Task statement
Please return every line of the records below as a JSON list of strings, one string per line, with blank lines omitted. Leave the pictures out of the answer.

The data
^^^^

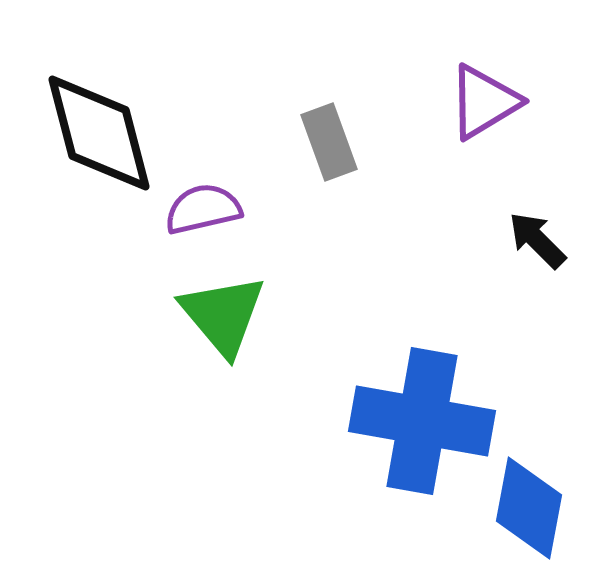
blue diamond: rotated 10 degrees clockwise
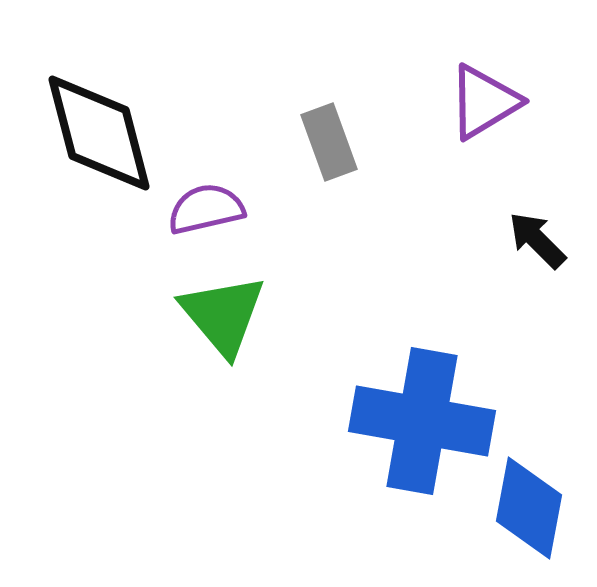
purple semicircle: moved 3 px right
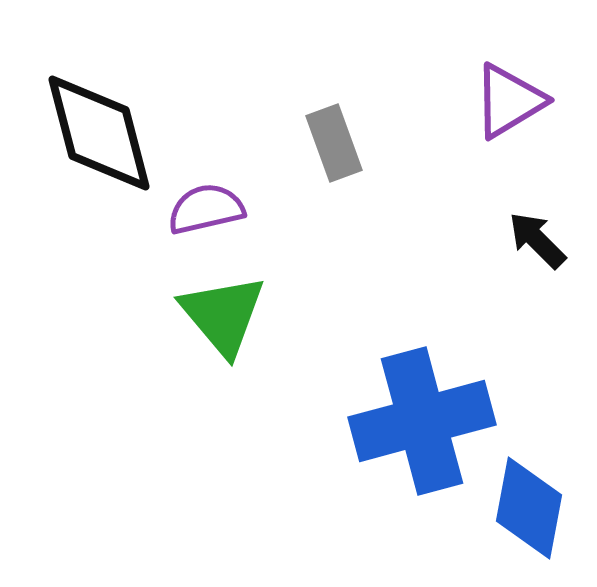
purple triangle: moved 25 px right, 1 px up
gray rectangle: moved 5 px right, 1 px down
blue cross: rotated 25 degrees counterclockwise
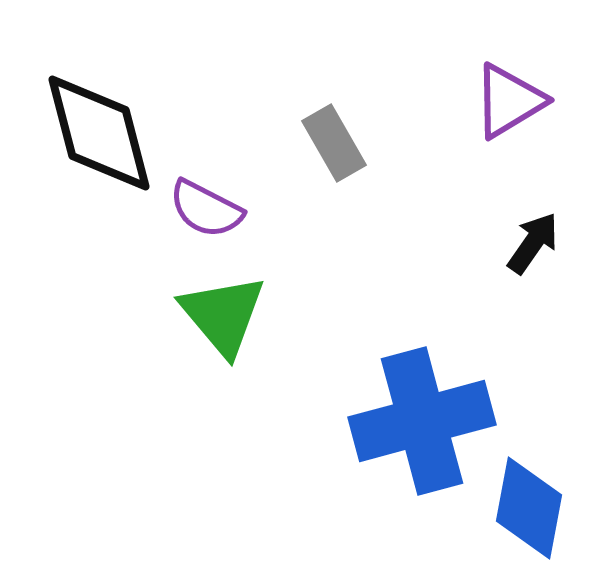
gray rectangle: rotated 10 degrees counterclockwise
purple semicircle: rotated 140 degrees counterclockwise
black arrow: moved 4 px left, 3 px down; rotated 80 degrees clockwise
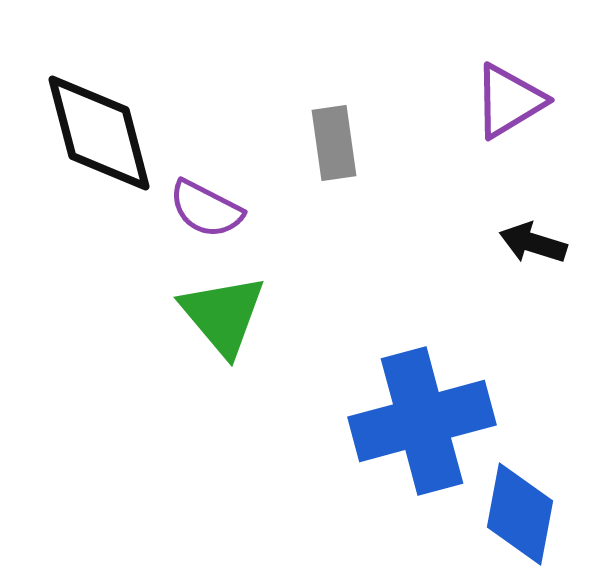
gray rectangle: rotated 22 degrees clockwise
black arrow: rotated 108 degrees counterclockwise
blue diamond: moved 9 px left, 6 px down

^^^^

Result of the exercise
[
  "blue diamond: rotated 10 degrees clockwise",
  "purple semicircle: moved 3 px right",
  "purple triangle: moved 25 px right, 1 px up",
  "gray rectangle: moved 5 px right, 1 px down",
  "blue cross: rotated 25 degrees counterclockwise",
  "gray rectangle: rotated 10 degrees counterclockwise",
  "purple semicircle: rotated 140 degrees counterclockwise",
  "black arrow: moved 4 px left, 3 px down; rotated 80 degrees clockwise",
  "gray rectangle: rotated 22 degrees clockwise",
  "black arrow: rotated 108 degrees counterclockwise",
  "blue diamond: moved 9 px left, 6 px down"
]